▶ What to work on: Reproduce the lines below exactly. Skip images.

Version difference data:
______

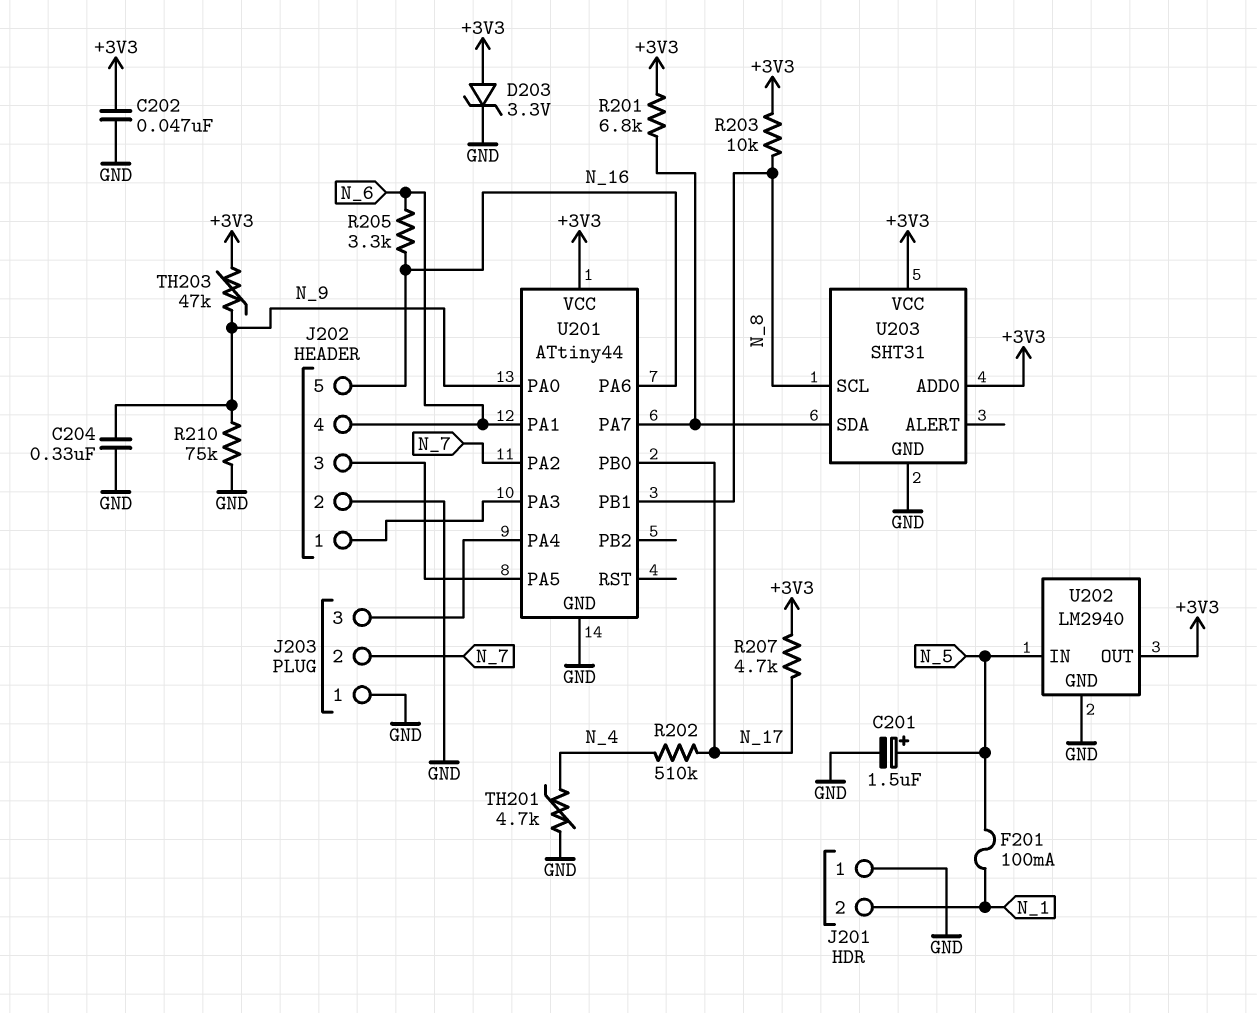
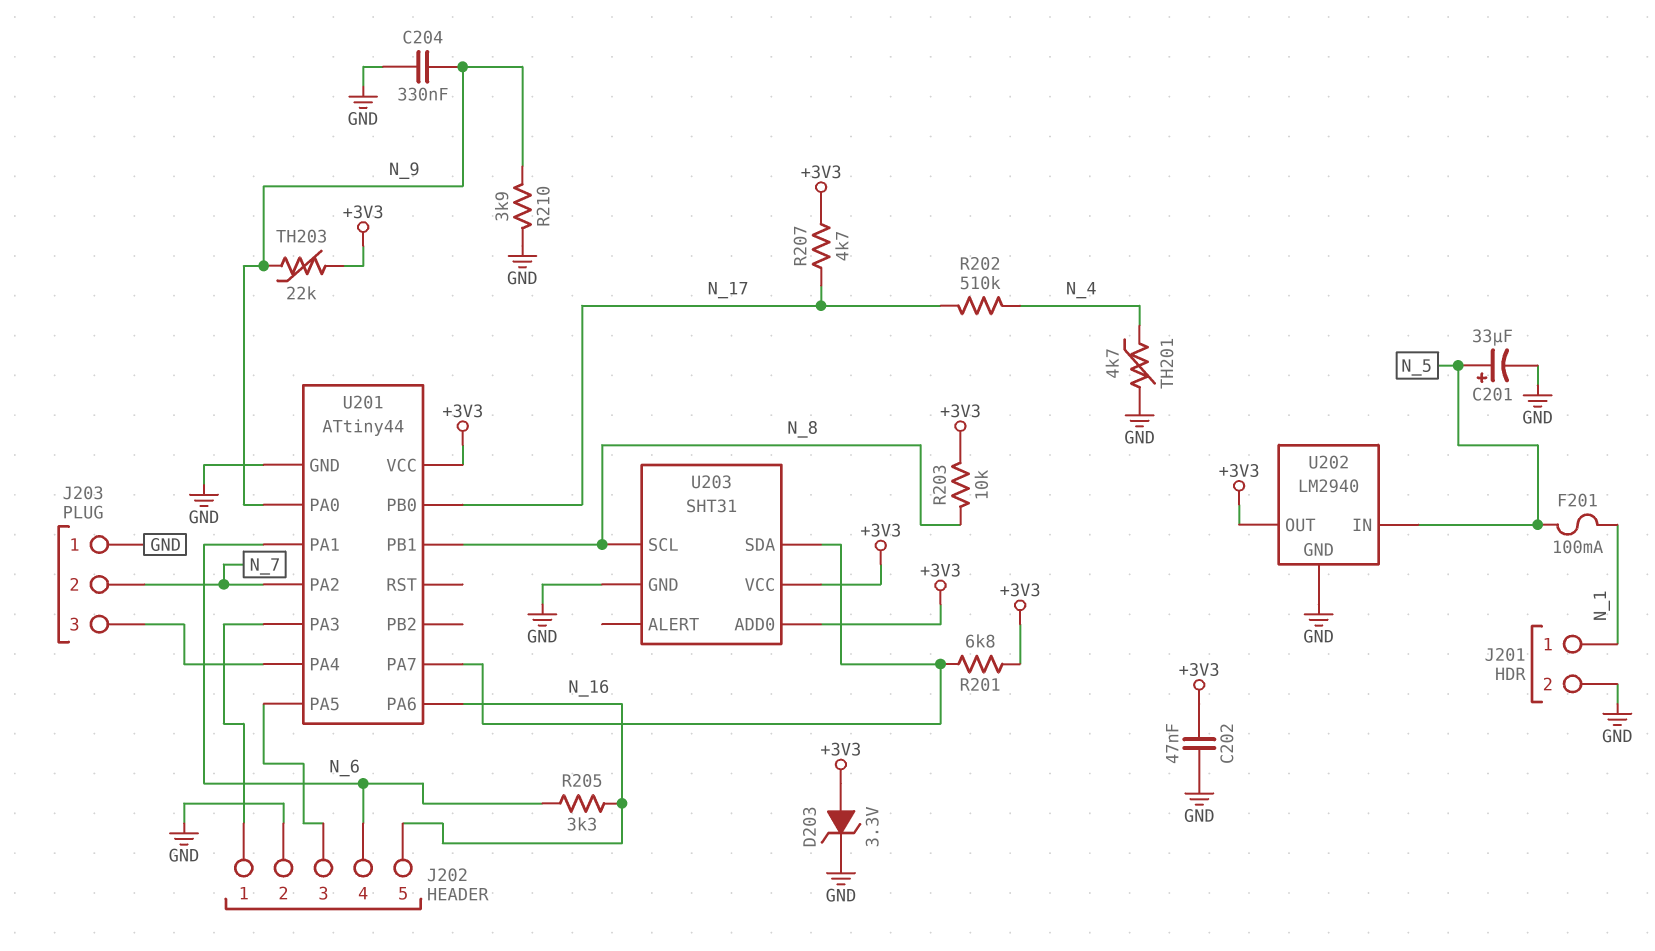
C201: 1.5uF (plus N_5, minus GND) -> 33uF (plus N_5, minus GND)
J201 pin 1: GND -> N_1
J201 pin 2: N_1 -> GND
R210: 75k (GND, N_9) -> 3.9k (GND, N_9)
TH203: 47k (+3V3, N_9) -> 22k (+3V3, N_9)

______

▶ Response:
C201: 1.5uF (plus N_5, minus GND) -> 33uF (plus N_5, minus GND)
J201 pin 1: GND -> N_1
J201 pin 2: N_1 -> GND
R210: 75k (GND, N_9) -> 3.9k (GND, N_9)
TH203: 47k (+3V3, N_9) -> 22k (+3V3, N_9)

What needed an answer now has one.